YOUR INSTRUCTIONS → Among the records, which lines include "tape"? List them.

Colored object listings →
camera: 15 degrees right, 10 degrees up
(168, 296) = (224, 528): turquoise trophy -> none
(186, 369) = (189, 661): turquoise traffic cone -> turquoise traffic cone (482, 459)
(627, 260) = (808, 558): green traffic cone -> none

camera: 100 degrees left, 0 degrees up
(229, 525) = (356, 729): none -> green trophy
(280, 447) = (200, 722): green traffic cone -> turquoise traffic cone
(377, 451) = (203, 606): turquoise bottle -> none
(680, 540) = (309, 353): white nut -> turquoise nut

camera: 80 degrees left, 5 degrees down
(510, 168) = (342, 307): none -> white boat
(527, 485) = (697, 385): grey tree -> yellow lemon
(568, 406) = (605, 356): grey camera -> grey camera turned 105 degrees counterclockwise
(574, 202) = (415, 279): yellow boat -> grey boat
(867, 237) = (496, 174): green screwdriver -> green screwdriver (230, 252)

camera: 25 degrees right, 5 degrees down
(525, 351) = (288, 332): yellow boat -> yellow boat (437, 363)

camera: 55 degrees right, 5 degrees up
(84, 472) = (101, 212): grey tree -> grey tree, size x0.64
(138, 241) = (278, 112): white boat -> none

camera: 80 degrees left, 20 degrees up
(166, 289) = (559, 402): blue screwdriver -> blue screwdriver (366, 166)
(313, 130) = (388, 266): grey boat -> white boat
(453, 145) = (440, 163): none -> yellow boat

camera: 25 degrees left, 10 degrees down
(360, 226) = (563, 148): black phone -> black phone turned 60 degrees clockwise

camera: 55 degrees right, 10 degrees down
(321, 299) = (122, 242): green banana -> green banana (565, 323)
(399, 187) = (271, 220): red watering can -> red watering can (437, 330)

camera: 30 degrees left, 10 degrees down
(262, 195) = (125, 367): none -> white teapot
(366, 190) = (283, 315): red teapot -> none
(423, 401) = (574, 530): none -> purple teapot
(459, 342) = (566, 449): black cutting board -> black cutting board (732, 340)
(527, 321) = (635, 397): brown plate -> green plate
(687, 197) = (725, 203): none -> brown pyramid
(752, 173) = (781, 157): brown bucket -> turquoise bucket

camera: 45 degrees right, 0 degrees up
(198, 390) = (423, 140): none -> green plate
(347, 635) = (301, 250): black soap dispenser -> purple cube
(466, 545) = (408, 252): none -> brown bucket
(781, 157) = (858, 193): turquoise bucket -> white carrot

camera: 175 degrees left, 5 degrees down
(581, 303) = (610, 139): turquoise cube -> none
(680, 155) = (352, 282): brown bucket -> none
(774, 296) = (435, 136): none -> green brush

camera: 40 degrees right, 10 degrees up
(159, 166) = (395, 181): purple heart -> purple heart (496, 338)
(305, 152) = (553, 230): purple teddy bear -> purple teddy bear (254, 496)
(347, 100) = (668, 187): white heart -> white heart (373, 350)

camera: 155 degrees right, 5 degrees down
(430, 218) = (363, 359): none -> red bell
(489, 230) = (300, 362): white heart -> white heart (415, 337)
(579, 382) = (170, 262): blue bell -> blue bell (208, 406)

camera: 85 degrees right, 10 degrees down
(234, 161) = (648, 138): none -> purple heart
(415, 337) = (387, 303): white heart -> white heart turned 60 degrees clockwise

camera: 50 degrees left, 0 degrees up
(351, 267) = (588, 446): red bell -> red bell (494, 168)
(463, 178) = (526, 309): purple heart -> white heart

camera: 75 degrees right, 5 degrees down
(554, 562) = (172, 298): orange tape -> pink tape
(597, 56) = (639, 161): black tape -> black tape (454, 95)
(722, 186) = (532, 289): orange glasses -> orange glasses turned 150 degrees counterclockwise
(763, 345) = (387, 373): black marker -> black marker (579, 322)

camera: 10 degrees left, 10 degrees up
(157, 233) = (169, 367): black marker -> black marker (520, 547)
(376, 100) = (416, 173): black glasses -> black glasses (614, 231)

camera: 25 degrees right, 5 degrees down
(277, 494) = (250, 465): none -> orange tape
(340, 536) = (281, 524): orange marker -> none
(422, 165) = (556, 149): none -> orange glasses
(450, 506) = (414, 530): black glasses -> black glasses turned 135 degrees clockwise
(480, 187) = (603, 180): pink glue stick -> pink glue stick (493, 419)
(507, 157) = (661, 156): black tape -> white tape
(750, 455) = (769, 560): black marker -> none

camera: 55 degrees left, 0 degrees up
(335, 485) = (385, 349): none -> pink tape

WRITTEN RESPONSE →
(554, 562) = (172, 298): orange tape -> pink tape
(597, 56) = (639, 161): black tape -> black tape (454, 95)
(277, 494) = (250, 465): none -> orange tape
(507, 157) = (661, 156): black tape -> white tape
(335, 485) = (385, 349): none -> pink tape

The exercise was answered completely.